(Before-and-after object lists)

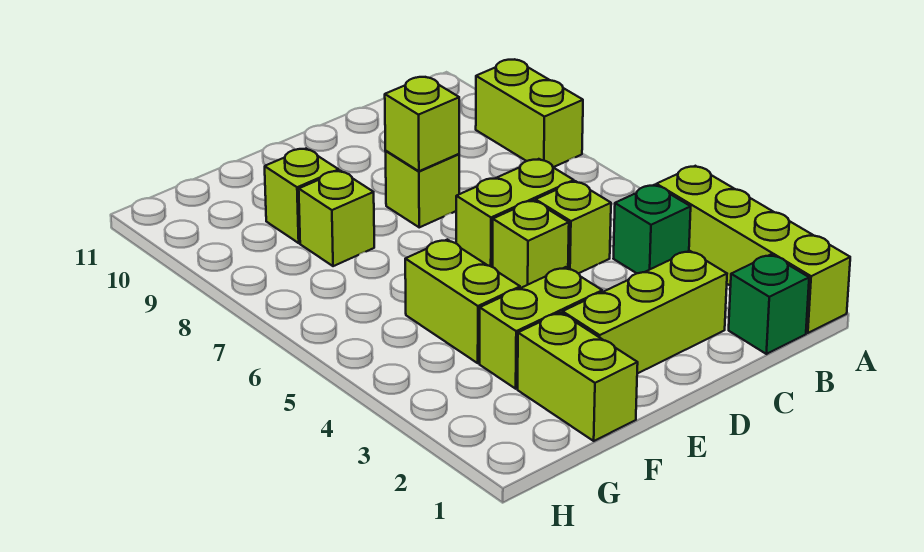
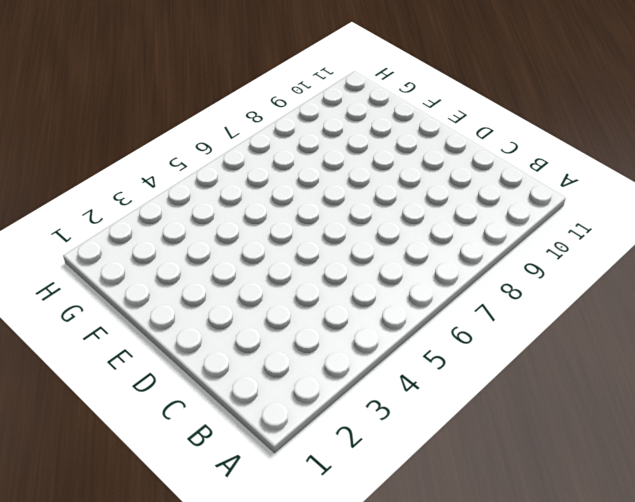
none -> lime brick A1:A4 level 1
none -> lime brick A8:A9 level 1
none -> green brick B1 level 1

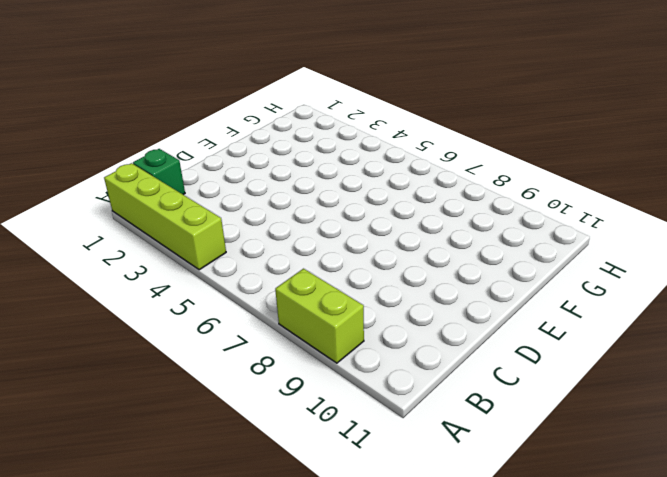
none -> green brick B4 level 1
none -> lime brick C2:E2 level 1
none -> lime brick C5 level 1

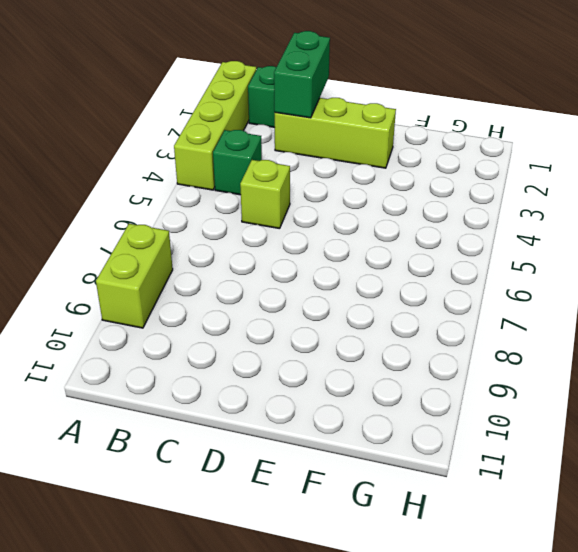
green brick C1:C2 level 2 -> none
none -> lime brick C6:D6 level 1
none -> lime brick D5 level 1
none -> lime brick D8 level 1

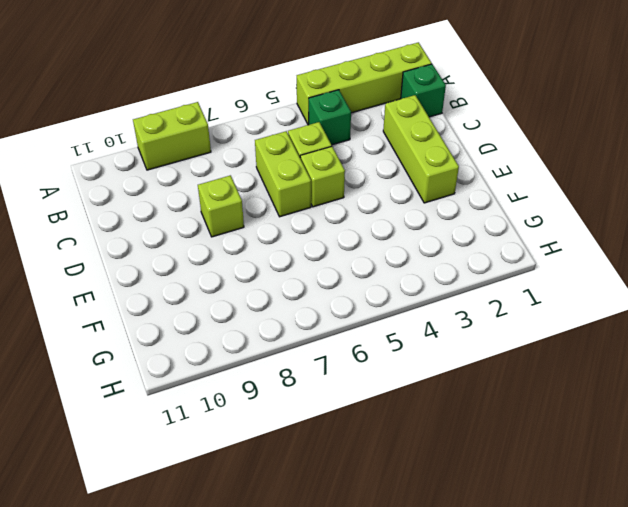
none -> lime brick E3:F3 level 1
none -> lime brick F1:F2 level 1
none -> lime brick F4:F5 level 1

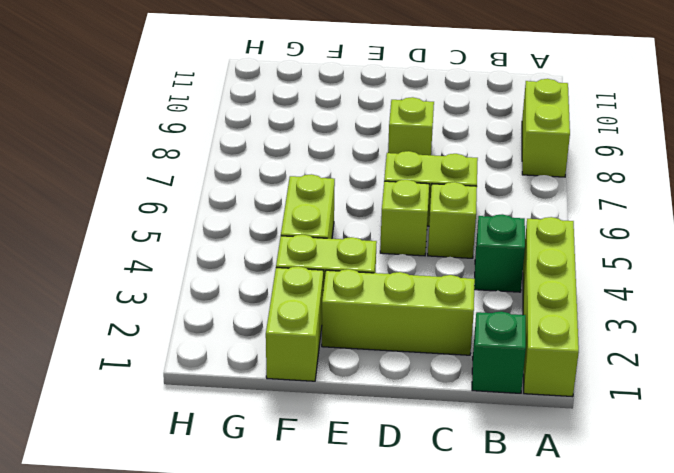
none -> lime brick F8 level 1
none -> lime brick F9 level 1
none -> lime brick D8 level 2

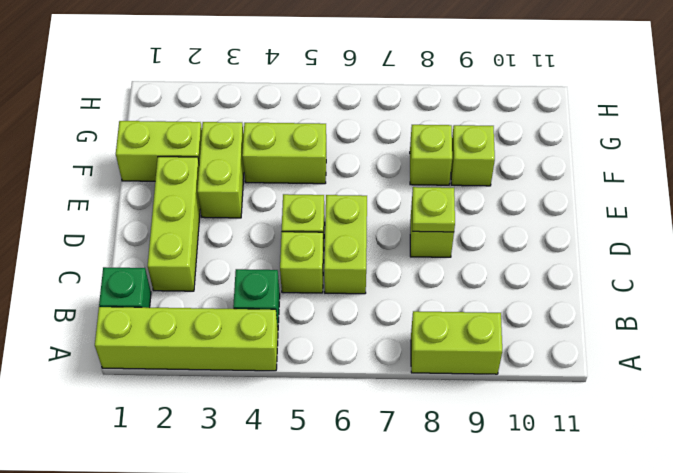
lime plate D8 level 2 -> lime brick D8 level 2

Exercise description:
Return all lines from the data above with "green" in them.

Answer box:
none -> green brick B1 level 1
none -> green brick B4 level 1
green brick C1:C2 level 2 -> none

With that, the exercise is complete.